■ **Work instructions**
Images appear in the records below; leave them out and repeat everything else exactly.

╔══

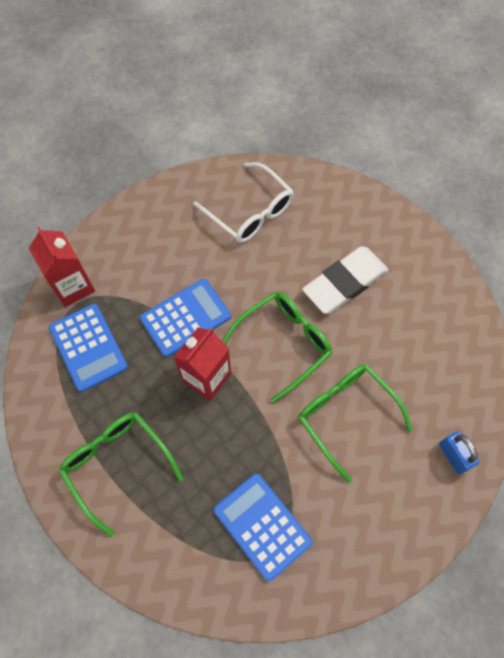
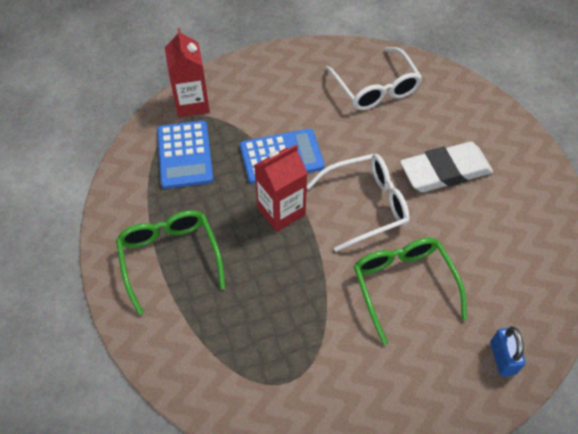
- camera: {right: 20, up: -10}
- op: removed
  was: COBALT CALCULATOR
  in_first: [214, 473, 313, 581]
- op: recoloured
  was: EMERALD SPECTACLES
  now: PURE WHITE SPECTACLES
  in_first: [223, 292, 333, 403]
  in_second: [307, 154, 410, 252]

╚══

■ **Solution to the problem**
- camera: {right: 20, up: -10}
- op: removed
  was: COBALT CALCULATOR
  in_first: [214, 473, 313, 581]
- op: recoloured
  was: EMERALD SPECTACLES
  now: PURE WHITE SPECTACLES
  in_first: [223, 292, 333, 403]
  in_second: [307, 154, 410, 252]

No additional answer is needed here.